Beginning with the line below that contains "cyan rectangle: (100, 133)" and ending with the line that contains "purple pentagon: (540, 211)", retype every line exactly. Pictures are not copied.
##### RECORDS FOR THE EXERCISE
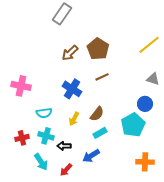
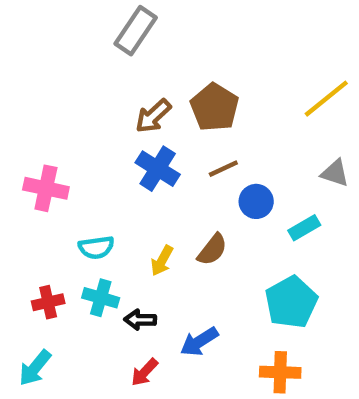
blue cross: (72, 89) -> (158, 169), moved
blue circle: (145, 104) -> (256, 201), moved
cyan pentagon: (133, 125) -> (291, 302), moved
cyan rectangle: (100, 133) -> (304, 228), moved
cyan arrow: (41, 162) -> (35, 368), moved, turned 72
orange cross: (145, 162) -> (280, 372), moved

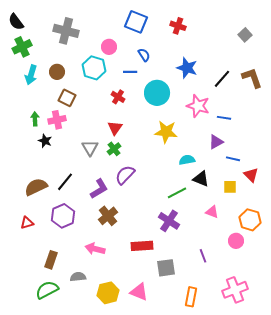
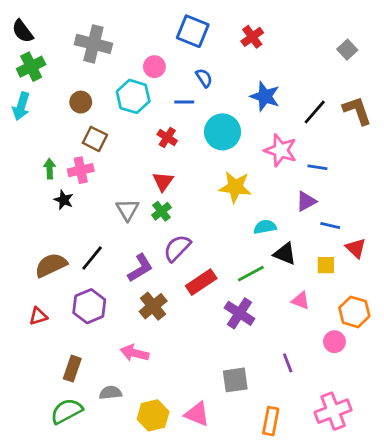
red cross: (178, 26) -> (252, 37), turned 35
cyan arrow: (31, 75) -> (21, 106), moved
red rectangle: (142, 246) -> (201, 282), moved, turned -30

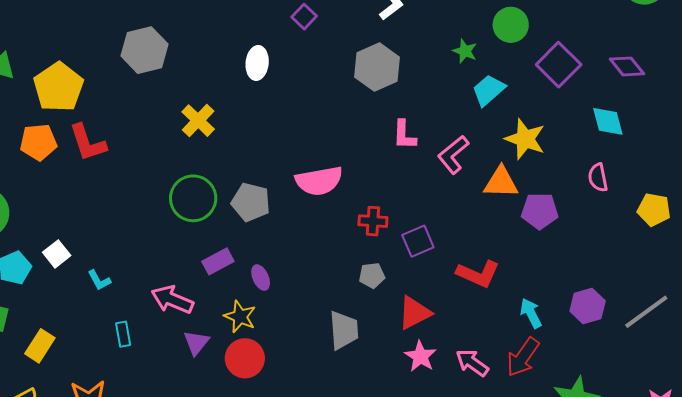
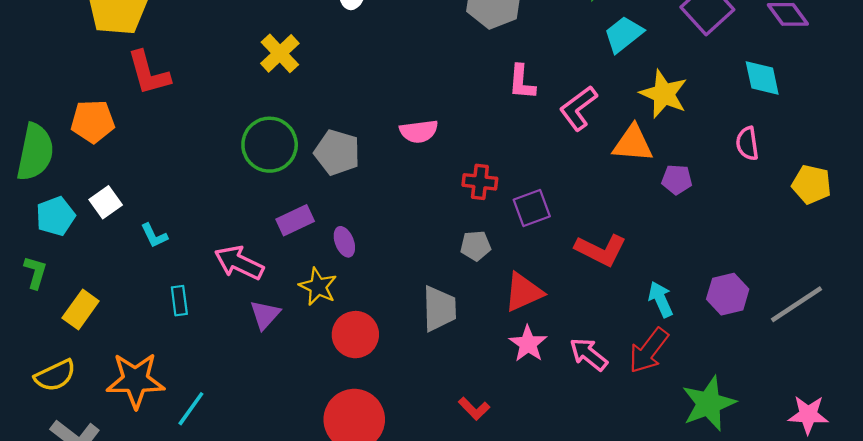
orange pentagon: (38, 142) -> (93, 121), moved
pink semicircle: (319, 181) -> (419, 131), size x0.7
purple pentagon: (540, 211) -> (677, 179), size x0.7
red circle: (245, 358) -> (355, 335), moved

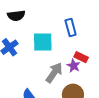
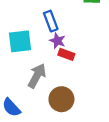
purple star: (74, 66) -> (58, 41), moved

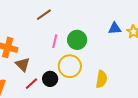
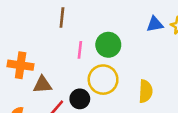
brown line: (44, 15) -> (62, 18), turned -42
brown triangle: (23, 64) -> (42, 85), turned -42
##########
### SOLUTION TO THE EXERCISE
cyan rectangle: (100, 133) -> (304, 228), moved
cyan arrow: (41, 162) -> (35, 368), moved, turned 72
orange cross: (145, 162) -> (280, 372), moved

red cross: (178, 26) -> (252, 37), turned 35
cyan arrow: (31, 75) -> (21, 106), moved
red rectangle: (142, 246) -> (201, 282), moved, turned -30

orange pentagon: (38, 142) -> (93, 121), moved
pink semicircle: (319, 181) -> (419, 131), size x0.7
purple pentagon: (540, 211) -> (677, 179), size x0.7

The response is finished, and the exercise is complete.